PROBLEM DETAILS
Transcribe exactly the lines from the one containing "green tegududa [491,288]" through the end of the data, both included. Leave out pictures.

[Data items]
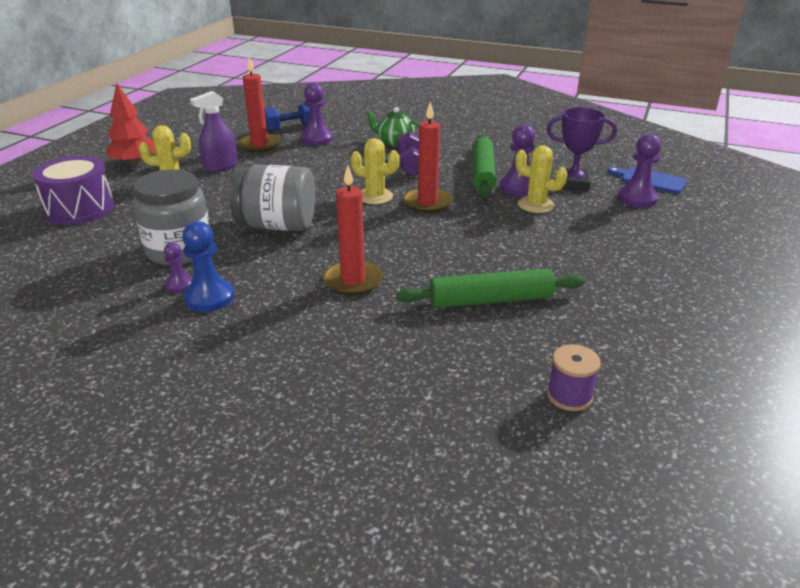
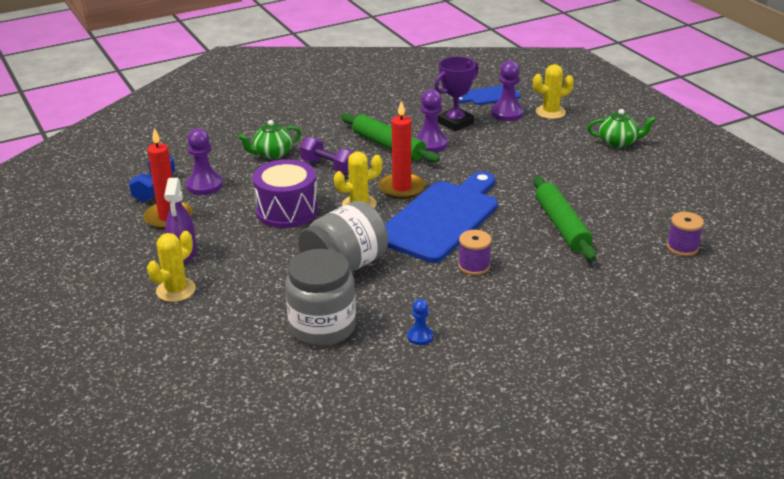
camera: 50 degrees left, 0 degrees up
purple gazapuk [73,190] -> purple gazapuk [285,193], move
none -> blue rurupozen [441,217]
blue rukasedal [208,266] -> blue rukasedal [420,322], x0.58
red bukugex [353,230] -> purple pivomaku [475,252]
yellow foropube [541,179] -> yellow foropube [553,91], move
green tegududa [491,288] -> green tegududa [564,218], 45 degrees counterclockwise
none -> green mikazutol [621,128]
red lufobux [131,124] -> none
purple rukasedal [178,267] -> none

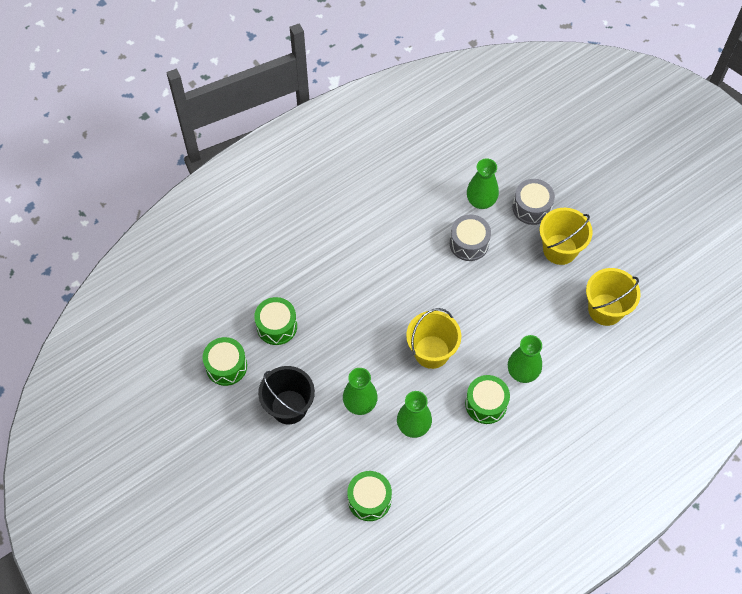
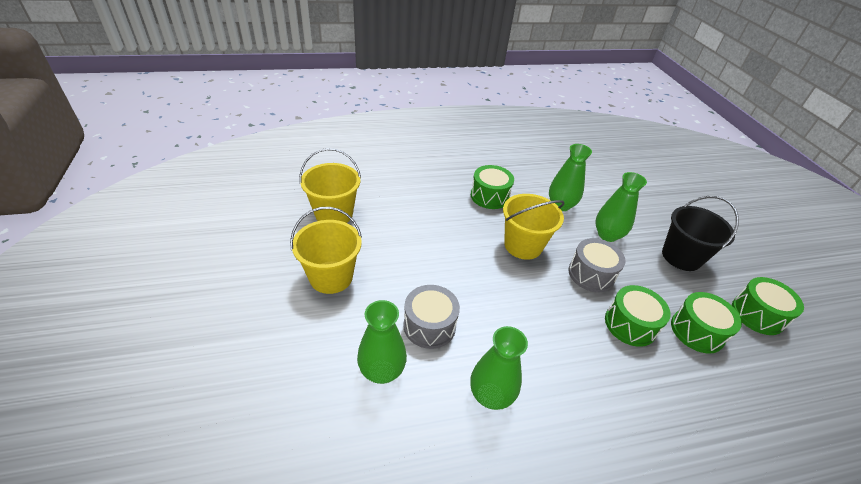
camera: 160 degrees left, 20 degrees down
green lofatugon [525,359] -> green lofatugon [499,368], move
grey gazapuk [534,202] -> grey gazapuk [596,265], move
green gazapuk [369,496] -> green gazapuk [638,316], move

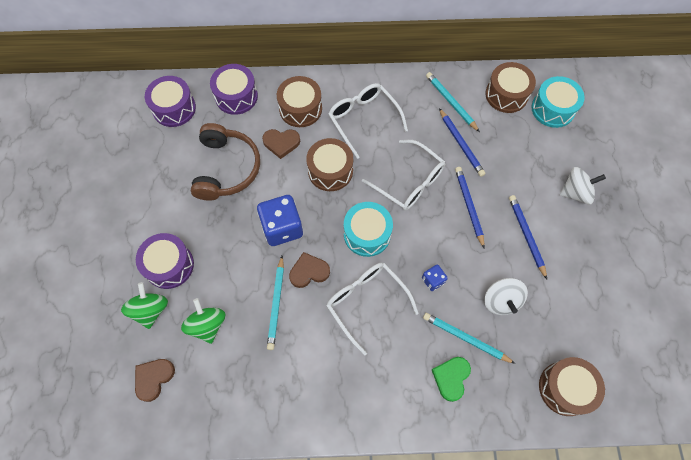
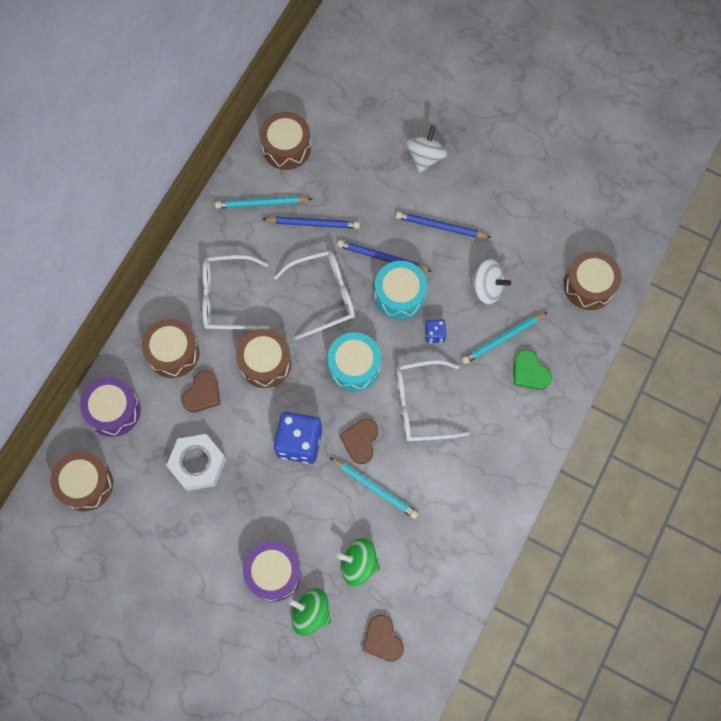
camera: 60 degrees left, 5 degrees up
purple gazapuk [170,101] -> brown gazapuk [81,481]
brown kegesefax [225,162] -> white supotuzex [196,462]
turquoise gazapuk [558,102] -> turquoise gazapuk [400,290], move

ANSWER FOR THE TASK
green tegududa [491,288] -> green tegududa [564,218], 45 degrees counterclockwise
none -> green mikazutol [621,128]
red lufobux [131,124] -> none
purple rukasedal [178,267] -> none

camera: 160 degrees left, 20 degrees down
green lofatugon [525,359] -> green lofatugon [499,368], move
grey gazapuk [534,202] -> grey gazapuk [596,265], move
green gazapuk [369,496] -> green gazapuk [638,316], move

camera: 60 degrees left, 5 degrees up
purple gazapuk [170,101] -> brown gazapuk [81,481]
brown kegesefax [225,162] -> white supotuzex [196,462]
turquoise gazapuk [558,102] -> turquoise gazapuk [400,290], move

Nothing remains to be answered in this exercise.